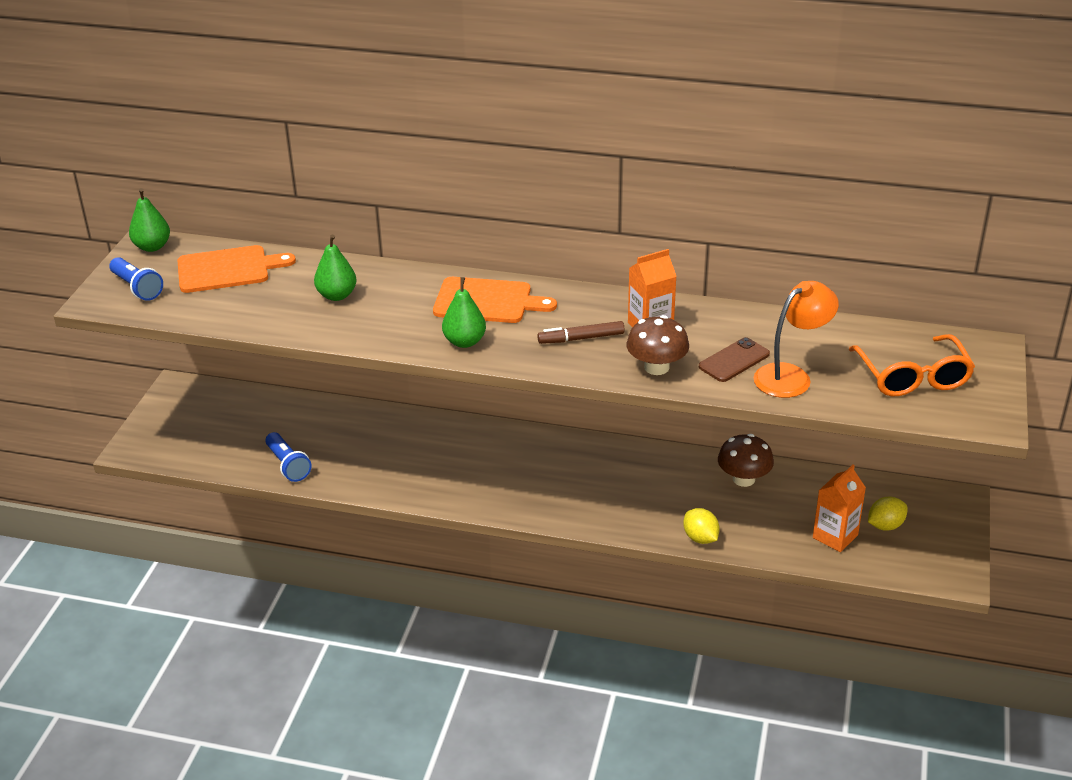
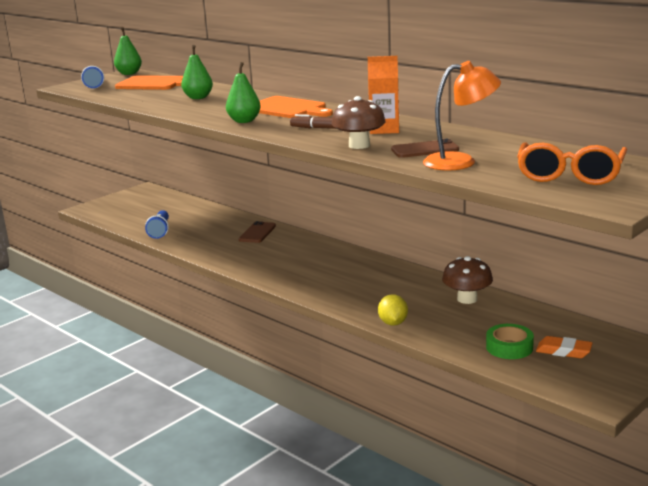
camera: 30 degrees right, 15 degrees down
(418, 434) = (257, 233): none -> brown phone
(835, 536) = (509, 347): orange carton -> green tape
(885, 525) = (563, 351): yellow lemon -> orange eraser

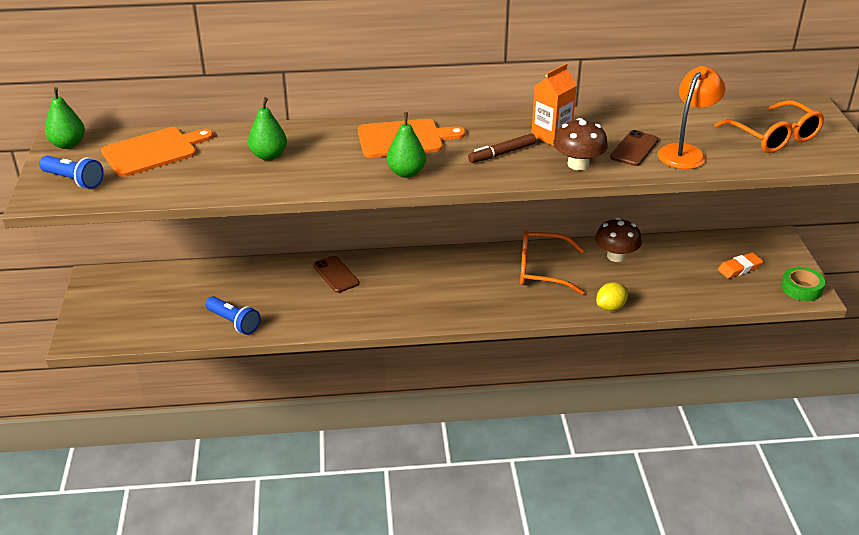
camera: 50 degrees left, 15 degrees up
(390, 283) = (541, 270): none -> orange glasses
(393, 323) = (610, 307): yellow lemon -> yellow lemon turned 75 degrees counterclockwise
(509, 347) = (709, 284): green tape -> green tape (801, 288)

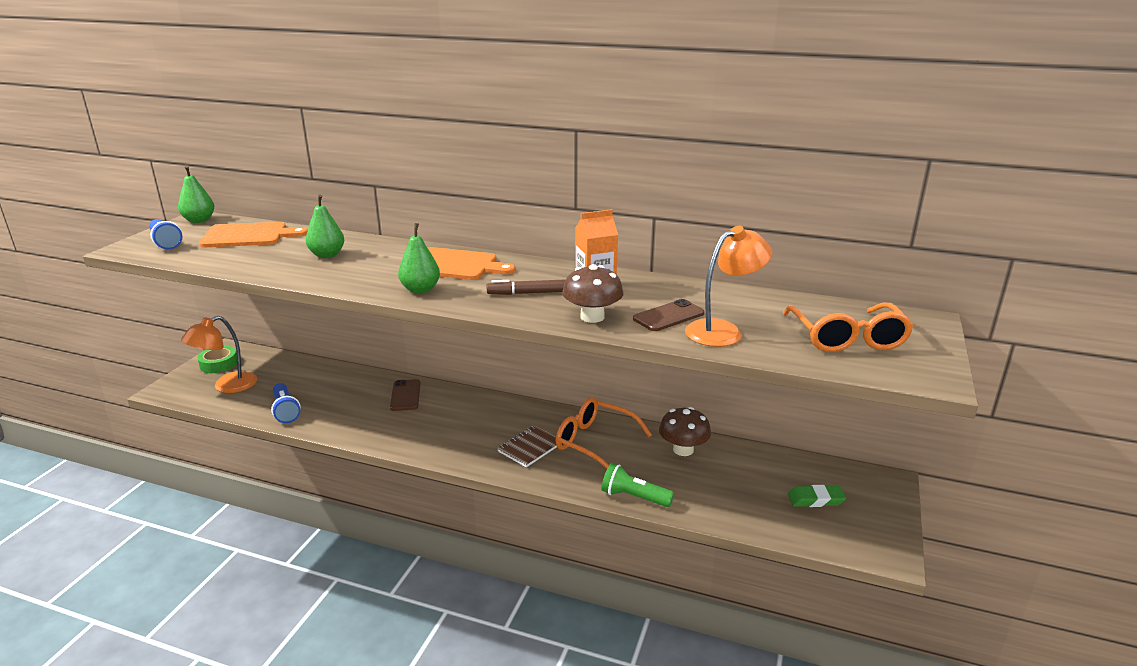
camera: 25 degrees right, 10 degrees down
(142, 315) = (227, 386): none -> orange lamp
(493, 290) = (530, 447): none -> brown notebook
(610, 307) = (634, 497): yellow lemon -> green flashlight
(739, 268) = (815, 500): orange eraser -> green eraser
(801, 288) = (879, 543): green tape -> green tape (219, 364)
····················
§ Task statement
Reproduce only the lines running from the one with "(739, 268) = (815, 500): orange" through the final line of the listing above, both ends included.

§ Response below
(739, 268) = (815, 500): orange eraser -> green eraser
(801, 288) = (879, 543): green tape -> green tape (219, 364)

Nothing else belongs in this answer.